Saved data entries

+ + + + + + +

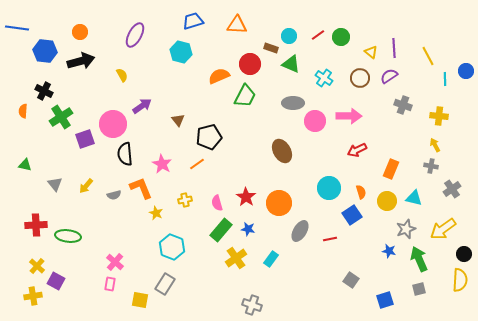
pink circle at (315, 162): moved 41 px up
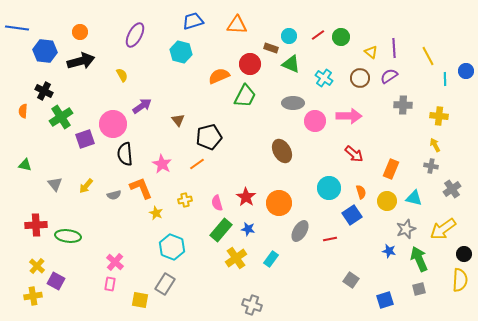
gray cross at (403, 105): rotated 18 degrees counterclockwise
red arrow at (357, 150): moved 3 px left, 4 px down; rotated 114 degrees counterclockwise
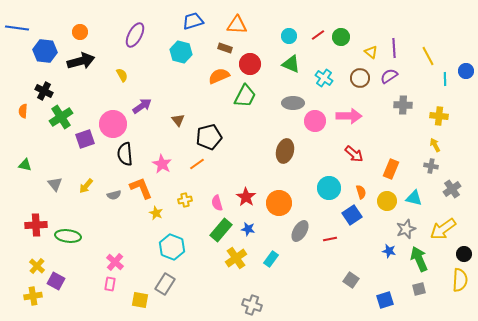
brown rectangle at (271, 48): moved 46 px left
brown ellipse at (282, 151): moved 3 px right; rotated 45 degrees clockwise
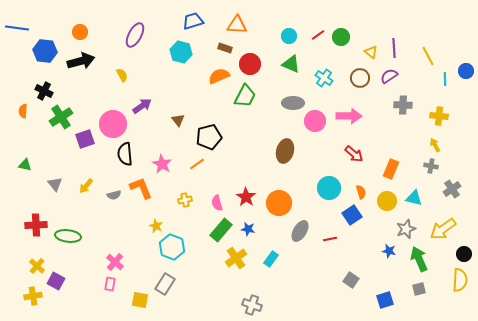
yellow star at (156, 213): moved 13 px down
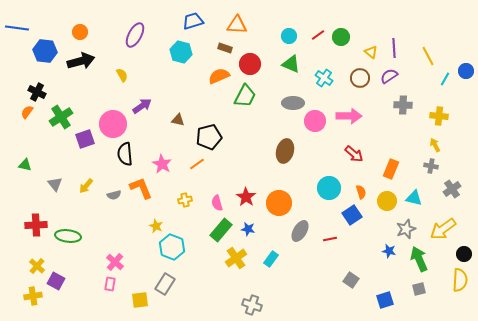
cyan line at (445, 79): rotated 32 degrees clockwise
black cross at (44, 91): moved 7 px left, 1 px down
orange semicircle at (23, 111): moved 4 px right, 1 px down; rotated 32 degrees clockwise
brown triangle at (178, 120): rotated 40 degrees counterclockwise
yellow square at (140, 300): rotated 18 degrees counterclockwise
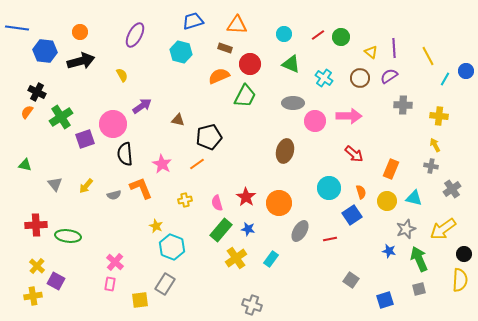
cyan circle at (289, 36): moved 5 px left, 2 px up
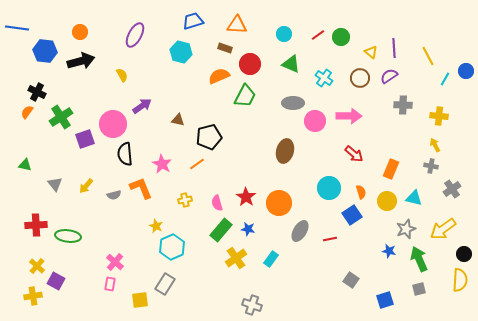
cyan hexagon at (172, 247): rotated 15 degrees clockwise
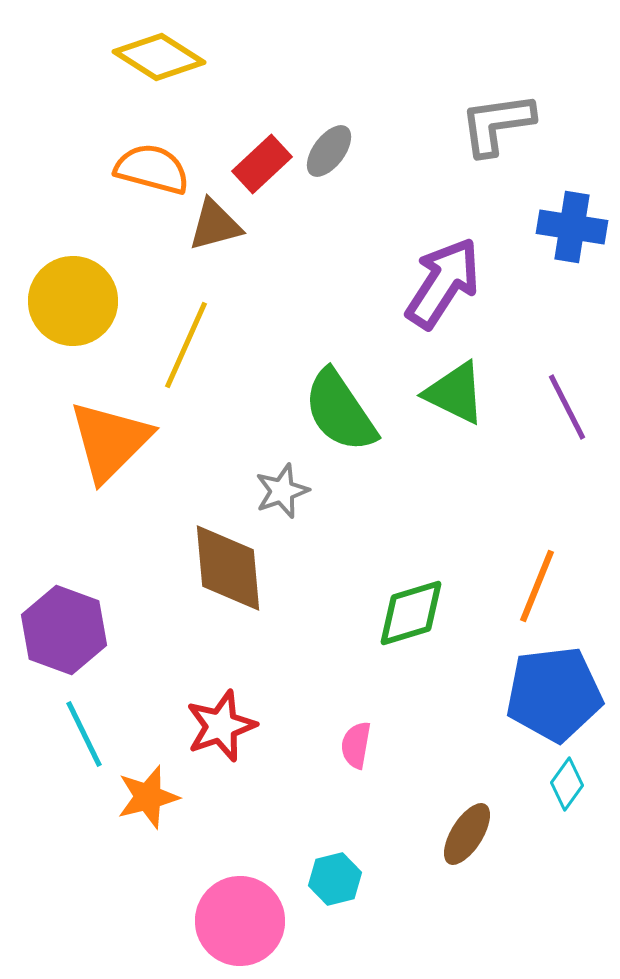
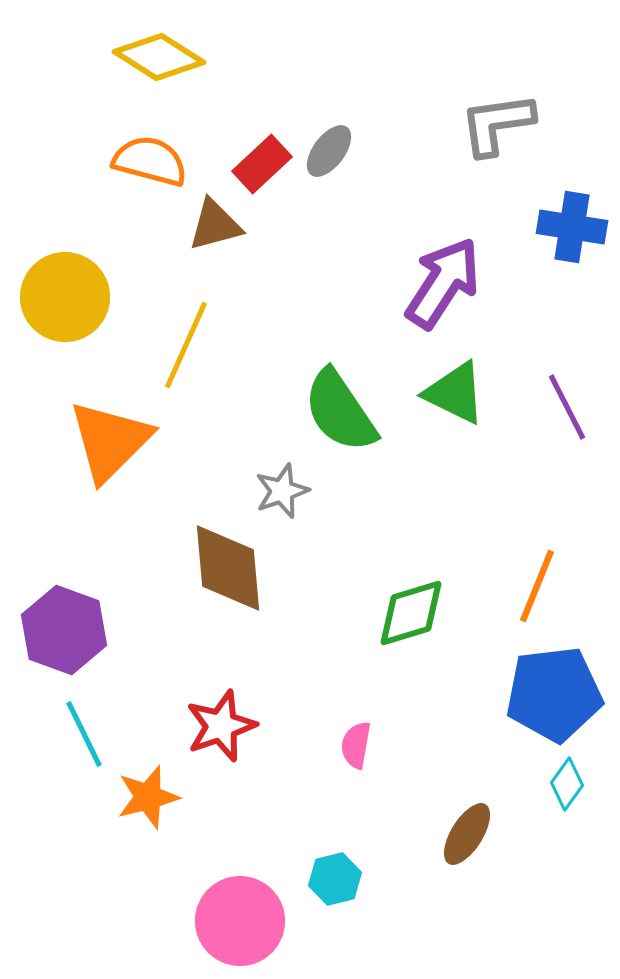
orange semicircle: moved 2 px left, 8 px up
yellow circle: moved 8 px left, 4 px up
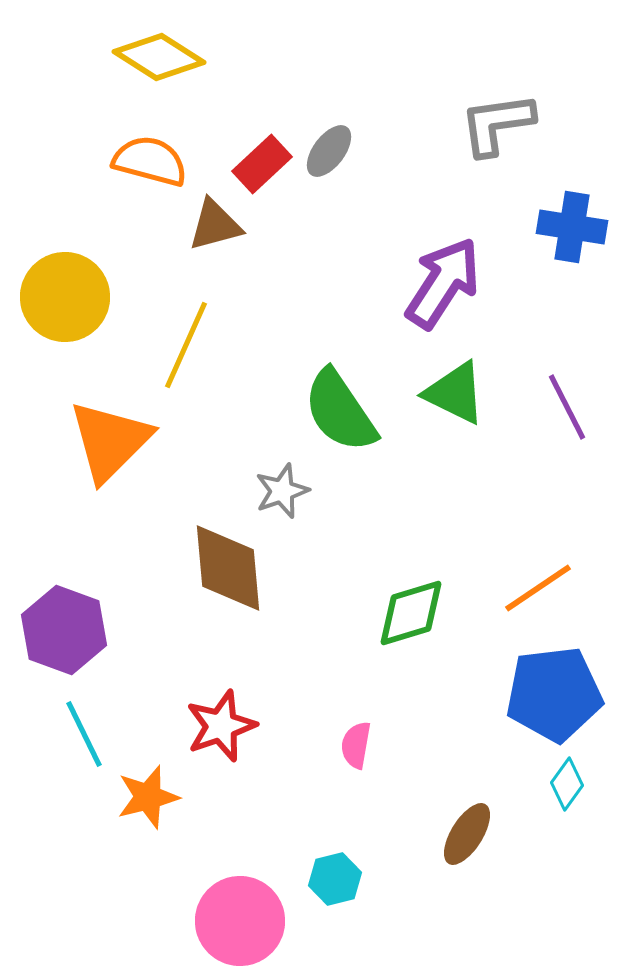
orange line: moved 1 px right, 2 px down; rotated 34 degrees clockwise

+ + + + + + +

* [Objective]:
Retype the records from the start through the line that contains "yellow square at", including that line, and leave the pictures out of your answer.

* [Written solution]:
pink circle at (315, 162): moved 41 px up
gray cross at (403, 105): rotated 18 degrees counterclockwise
red arrow at (357, 150): moved 3 px left, 4 px down; rotated 114 degrees counterclockwise
brown rectangle at (271, 48): moved 46 px left
brown ellipse at (282, 151): moved 3 px right; rotated 45 degrees clockwise
yellow star at (156, 213): moved 13 px down
cyan line at (445, 79): rotated 32 degrees clockwise
black cross at (44, 91): moved 7 px left, 1 px down
orange semicircle at (23, 111): moved 4 px right, 1 px down; rotated 32 degrees clockwise
brown triangle at (178, 120): rotated 40 degrees counterclockwise
yellow square at (140, 300): rotated 18 degrees counterclockwise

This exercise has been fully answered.